Among the entries below, only the lines starting at the one with "L2: 1.5uH (GND, N15) -> 10uH (GND, N15)" and ending at the one with "R4: 10k (N4, VA) -> 10k (N4, U1/in-)", both included, are to be printed exactly.

[DATASET CONTENT Boundary: Start]

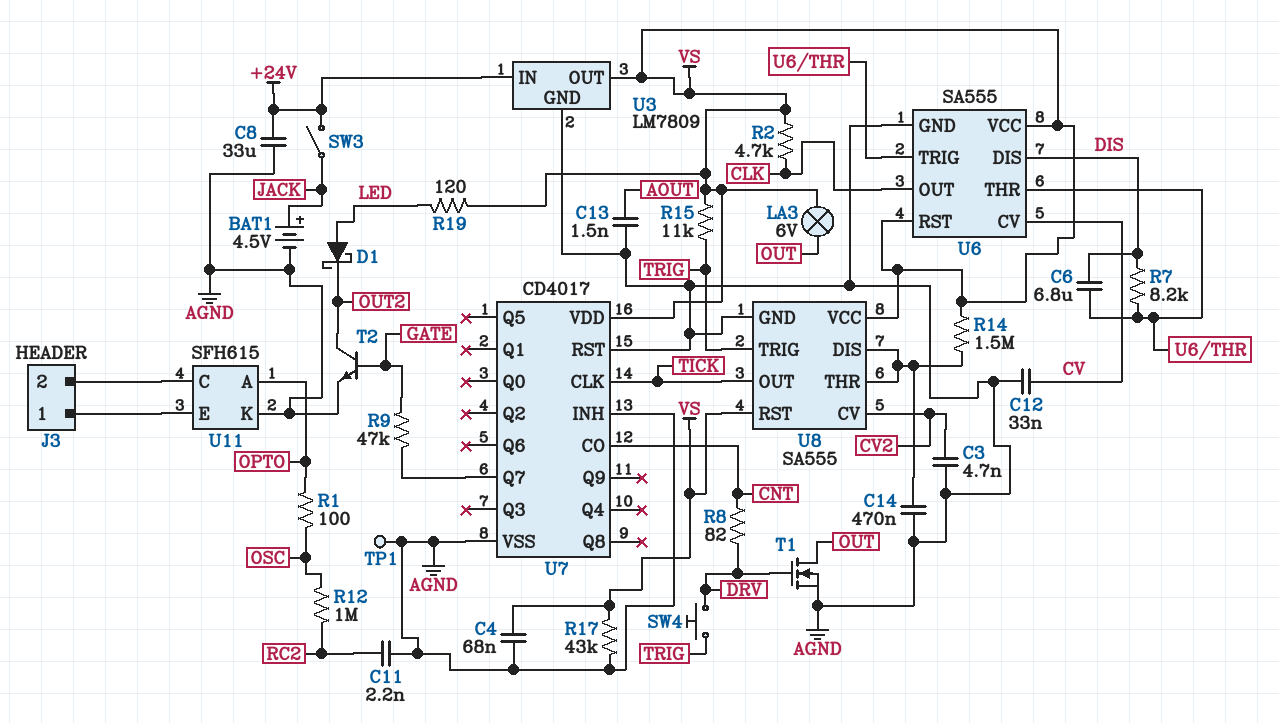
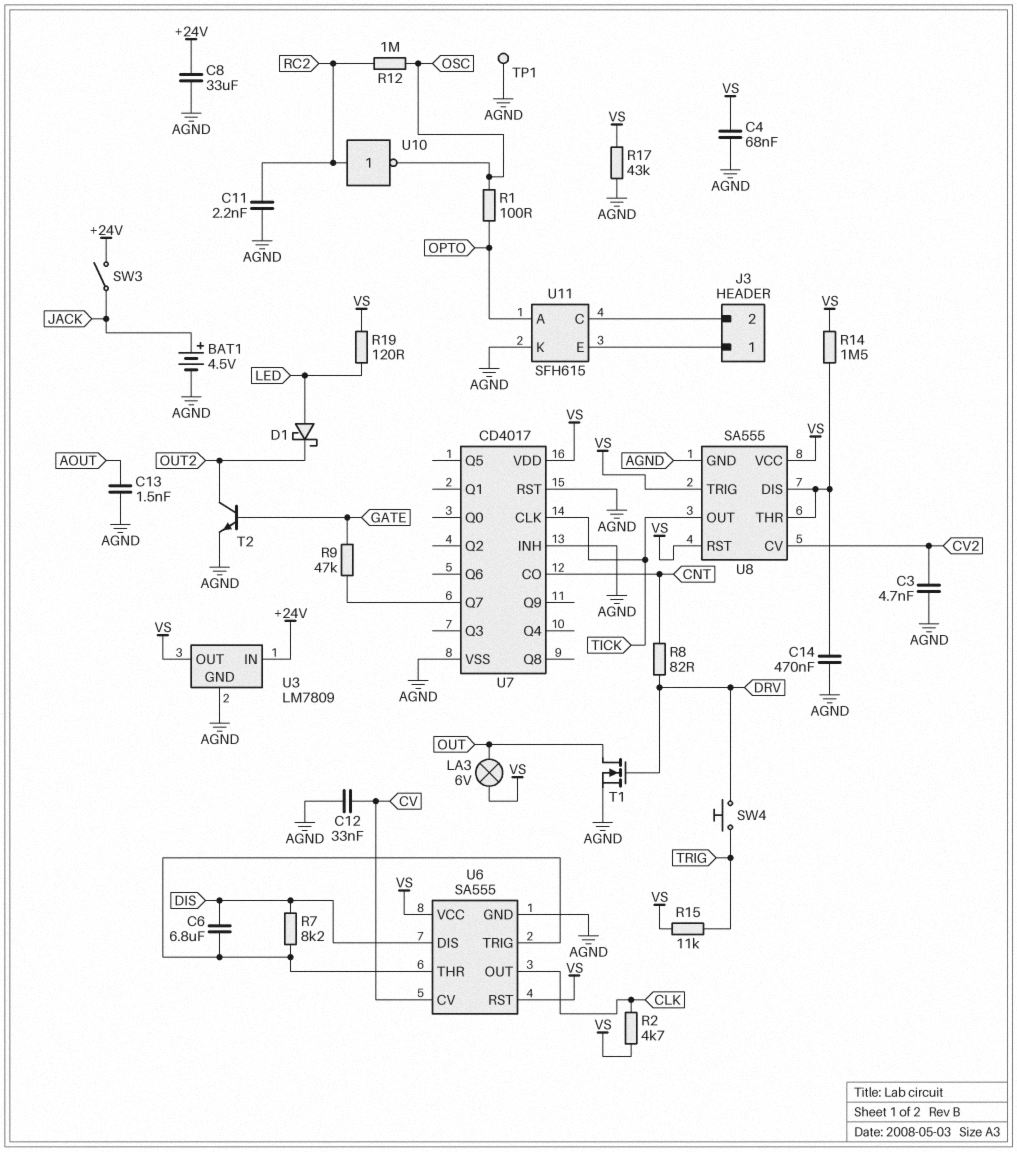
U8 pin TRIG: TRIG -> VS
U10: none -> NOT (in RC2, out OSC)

[DATASET CONTENT Boundary: End]
[DATASET CONTENT Boundary: Start]

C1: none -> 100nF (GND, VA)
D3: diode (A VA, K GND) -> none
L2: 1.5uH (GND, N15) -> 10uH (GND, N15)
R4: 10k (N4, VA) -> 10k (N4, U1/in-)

[DATASET CONTENT Boundary: End]
[DATASET CONTENT Boundary: Start]

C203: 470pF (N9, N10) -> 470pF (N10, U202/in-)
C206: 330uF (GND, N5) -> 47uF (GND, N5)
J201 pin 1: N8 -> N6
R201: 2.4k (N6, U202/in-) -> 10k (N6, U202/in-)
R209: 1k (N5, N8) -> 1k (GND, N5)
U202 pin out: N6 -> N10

[DATASET CONTENT Boundary: End]

■ RESPONSE AREA
L2: 1.5uH (GND, N15) -> 10uH (GND, N15)
R4: 10k (N4, VA) -> 10k (N4, U1/in-)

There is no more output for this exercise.